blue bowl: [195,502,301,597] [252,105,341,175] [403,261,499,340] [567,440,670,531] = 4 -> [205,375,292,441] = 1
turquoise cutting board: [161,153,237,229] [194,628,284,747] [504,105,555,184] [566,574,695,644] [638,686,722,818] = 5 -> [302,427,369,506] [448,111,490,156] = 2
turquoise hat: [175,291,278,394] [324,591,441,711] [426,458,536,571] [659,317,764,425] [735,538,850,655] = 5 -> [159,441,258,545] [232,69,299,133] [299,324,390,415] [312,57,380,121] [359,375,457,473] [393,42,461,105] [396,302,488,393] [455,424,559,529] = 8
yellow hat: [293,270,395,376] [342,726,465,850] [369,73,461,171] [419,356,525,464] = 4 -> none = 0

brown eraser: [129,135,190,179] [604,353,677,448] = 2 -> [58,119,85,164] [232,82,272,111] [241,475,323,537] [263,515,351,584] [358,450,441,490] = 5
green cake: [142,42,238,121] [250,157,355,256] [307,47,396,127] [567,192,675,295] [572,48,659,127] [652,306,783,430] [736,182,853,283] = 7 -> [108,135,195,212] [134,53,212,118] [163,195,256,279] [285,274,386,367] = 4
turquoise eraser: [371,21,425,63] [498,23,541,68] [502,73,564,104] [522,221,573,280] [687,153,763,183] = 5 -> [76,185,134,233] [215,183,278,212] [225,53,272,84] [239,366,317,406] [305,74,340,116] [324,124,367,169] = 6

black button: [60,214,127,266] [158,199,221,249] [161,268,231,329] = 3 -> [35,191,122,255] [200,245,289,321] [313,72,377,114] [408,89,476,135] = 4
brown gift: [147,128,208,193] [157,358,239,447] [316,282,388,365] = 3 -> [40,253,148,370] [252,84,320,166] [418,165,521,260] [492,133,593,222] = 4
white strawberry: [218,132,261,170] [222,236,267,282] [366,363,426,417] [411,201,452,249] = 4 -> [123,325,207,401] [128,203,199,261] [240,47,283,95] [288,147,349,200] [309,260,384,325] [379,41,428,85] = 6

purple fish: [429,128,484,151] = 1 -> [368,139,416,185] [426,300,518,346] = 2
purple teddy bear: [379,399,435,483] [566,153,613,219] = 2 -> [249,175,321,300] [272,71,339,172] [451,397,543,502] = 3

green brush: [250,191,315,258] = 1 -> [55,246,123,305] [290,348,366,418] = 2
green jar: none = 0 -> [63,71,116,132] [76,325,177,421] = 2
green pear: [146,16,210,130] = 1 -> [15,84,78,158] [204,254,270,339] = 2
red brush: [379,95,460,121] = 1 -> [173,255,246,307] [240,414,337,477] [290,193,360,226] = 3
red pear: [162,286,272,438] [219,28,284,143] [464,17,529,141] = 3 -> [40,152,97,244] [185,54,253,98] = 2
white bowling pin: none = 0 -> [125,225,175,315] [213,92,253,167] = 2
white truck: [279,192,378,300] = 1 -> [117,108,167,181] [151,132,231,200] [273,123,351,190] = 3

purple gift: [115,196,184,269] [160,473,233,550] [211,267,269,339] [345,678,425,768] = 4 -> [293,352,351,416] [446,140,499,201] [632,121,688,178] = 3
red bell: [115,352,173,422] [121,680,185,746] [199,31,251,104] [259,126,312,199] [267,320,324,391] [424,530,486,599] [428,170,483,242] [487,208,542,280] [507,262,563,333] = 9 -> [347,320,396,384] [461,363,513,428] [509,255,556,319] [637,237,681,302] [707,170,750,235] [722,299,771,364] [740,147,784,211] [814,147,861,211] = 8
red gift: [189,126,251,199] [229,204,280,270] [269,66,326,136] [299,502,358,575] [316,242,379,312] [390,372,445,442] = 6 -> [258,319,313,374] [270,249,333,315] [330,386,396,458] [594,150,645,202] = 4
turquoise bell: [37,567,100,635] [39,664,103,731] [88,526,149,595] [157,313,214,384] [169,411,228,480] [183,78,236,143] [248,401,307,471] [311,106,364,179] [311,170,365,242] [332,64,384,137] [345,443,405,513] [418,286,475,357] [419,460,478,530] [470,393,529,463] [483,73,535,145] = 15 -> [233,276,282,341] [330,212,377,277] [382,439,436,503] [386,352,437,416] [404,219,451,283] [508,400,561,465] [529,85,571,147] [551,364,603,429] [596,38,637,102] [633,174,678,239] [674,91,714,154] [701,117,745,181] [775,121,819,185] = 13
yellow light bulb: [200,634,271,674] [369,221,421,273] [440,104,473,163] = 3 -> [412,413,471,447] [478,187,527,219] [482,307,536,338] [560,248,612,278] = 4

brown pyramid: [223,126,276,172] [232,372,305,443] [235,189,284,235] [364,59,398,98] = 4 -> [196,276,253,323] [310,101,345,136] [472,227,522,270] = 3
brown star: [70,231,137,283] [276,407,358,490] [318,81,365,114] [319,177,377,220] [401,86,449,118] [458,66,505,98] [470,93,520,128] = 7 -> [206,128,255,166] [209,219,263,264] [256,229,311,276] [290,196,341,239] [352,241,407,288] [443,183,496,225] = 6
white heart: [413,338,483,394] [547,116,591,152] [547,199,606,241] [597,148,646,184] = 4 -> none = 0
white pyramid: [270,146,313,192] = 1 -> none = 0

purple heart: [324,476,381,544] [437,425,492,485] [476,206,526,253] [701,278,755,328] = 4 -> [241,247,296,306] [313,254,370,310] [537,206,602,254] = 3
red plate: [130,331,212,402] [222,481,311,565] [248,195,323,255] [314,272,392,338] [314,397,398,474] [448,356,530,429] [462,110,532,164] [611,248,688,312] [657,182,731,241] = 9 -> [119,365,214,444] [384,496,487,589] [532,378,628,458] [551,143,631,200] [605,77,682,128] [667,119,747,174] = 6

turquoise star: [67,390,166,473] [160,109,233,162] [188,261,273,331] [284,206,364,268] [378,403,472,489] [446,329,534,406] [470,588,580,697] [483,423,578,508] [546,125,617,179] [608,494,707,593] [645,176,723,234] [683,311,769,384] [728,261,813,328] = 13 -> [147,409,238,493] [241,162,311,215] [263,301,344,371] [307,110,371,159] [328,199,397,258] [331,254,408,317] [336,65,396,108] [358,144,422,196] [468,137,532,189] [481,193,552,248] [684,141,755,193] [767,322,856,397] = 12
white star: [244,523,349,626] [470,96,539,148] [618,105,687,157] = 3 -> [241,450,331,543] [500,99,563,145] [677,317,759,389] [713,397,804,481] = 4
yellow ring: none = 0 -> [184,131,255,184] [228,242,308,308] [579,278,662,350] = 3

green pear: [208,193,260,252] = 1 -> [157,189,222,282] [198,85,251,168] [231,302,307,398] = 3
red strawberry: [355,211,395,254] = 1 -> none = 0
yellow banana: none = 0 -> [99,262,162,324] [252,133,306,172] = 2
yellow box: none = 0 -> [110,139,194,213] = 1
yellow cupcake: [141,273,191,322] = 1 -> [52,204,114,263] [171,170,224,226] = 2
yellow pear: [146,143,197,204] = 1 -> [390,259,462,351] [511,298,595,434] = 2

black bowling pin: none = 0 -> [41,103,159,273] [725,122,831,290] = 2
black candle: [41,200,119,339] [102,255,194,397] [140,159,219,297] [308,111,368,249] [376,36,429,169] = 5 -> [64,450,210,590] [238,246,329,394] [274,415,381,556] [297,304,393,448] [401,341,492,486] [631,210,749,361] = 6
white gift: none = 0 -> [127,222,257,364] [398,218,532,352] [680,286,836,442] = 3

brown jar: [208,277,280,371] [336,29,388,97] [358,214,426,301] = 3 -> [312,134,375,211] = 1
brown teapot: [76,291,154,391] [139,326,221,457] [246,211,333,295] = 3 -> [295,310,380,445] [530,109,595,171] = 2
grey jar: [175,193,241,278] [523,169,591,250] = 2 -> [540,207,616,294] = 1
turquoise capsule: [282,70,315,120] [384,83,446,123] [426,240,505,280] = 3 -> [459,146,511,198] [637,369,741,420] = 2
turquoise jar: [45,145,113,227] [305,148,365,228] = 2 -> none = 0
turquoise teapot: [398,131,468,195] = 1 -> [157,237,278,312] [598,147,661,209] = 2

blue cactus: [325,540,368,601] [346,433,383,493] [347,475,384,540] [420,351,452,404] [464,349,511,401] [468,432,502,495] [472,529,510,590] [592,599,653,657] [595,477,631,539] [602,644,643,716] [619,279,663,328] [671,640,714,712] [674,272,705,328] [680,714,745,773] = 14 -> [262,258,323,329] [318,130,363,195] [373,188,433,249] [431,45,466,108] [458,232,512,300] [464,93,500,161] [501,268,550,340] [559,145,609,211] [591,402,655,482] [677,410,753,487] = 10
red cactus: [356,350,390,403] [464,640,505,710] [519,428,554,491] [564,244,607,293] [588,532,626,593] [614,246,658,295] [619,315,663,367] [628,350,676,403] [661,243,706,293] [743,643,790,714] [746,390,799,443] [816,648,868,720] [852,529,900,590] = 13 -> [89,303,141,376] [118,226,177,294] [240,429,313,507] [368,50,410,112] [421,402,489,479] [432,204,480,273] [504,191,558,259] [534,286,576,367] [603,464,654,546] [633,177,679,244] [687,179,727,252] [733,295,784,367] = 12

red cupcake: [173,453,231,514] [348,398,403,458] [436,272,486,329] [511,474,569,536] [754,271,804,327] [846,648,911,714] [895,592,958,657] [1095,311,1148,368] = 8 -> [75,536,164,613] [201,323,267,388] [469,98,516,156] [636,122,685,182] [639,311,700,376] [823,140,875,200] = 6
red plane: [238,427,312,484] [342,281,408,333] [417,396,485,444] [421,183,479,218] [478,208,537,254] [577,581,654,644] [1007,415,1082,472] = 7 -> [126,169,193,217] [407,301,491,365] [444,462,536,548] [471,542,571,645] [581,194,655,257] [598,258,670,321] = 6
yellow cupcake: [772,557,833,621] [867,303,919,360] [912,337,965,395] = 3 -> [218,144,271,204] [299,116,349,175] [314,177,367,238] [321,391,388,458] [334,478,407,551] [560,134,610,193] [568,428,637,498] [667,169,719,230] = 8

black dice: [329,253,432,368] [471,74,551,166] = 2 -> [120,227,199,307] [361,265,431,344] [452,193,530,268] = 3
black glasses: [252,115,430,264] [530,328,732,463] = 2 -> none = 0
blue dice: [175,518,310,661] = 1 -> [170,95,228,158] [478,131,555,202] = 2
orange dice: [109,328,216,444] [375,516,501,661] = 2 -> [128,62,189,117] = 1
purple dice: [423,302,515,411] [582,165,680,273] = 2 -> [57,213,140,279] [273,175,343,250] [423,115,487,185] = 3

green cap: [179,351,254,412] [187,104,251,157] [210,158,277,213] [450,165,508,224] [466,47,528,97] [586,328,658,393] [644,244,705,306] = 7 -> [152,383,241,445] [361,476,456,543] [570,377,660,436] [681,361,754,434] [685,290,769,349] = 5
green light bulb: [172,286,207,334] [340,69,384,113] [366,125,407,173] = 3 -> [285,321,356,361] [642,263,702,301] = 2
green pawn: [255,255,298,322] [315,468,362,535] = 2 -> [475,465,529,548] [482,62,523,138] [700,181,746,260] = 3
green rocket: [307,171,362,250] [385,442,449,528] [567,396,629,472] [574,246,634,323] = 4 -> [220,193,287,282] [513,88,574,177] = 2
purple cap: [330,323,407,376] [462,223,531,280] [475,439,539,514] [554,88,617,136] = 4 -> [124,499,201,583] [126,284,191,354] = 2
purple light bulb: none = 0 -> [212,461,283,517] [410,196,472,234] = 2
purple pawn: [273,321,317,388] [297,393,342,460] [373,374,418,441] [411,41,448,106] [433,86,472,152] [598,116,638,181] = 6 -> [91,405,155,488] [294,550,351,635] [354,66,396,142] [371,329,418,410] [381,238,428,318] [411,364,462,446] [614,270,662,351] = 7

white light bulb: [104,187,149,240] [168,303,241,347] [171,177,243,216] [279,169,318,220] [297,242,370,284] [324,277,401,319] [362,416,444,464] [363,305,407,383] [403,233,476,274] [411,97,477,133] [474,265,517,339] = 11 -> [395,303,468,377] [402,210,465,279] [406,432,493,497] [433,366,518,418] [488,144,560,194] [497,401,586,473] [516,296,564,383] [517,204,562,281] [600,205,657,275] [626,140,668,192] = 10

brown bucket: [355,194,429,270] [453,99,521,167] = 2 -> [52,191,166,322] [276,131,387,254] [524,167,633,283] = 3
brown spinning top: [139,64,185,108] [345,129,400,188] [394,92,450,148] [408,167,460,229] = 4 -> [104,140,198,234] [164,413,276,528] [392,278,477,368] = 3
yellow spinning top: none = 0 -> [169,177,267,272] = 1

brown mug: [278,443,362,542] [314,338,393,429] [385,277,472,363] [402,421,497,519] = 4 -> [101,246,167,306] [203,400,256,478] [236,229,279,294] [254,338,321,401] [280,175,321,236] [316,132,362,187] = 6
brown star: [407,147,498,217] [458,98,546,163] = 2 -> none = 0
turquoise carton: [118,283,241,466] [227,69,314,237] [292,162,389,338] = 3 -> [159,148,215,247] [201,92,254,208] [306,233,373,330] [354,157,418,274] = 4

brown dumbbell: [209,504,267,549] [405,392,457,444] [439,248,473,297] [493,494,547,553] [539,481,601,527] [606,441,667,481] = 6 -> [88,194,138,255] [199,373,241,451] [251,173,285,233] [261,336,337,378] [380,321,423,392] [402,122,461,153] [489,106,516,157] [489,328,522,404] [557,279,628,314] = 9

What is expected: Referring to the material above, set down exactly the lines between the line with "white heart: [413,338,483,394]" and the line with "purple heart: [324,476,381,544]", inclusive, and no other lines.

Completed exercise:
white heart: [413,338,483,394] [547,116,591,152] [547,199,606,241] [597,148,646,184] = 4 -> none = 0
white pyramid: [270,146,313,192] = 1 -> none = 0

purple heart: [324,476,381,544] [437,425,492,485] [476,206,526,253] [701,278,755,328] = 4 -> [241,247,296,306] [313,254,370,310] [537,206,602,254] = 3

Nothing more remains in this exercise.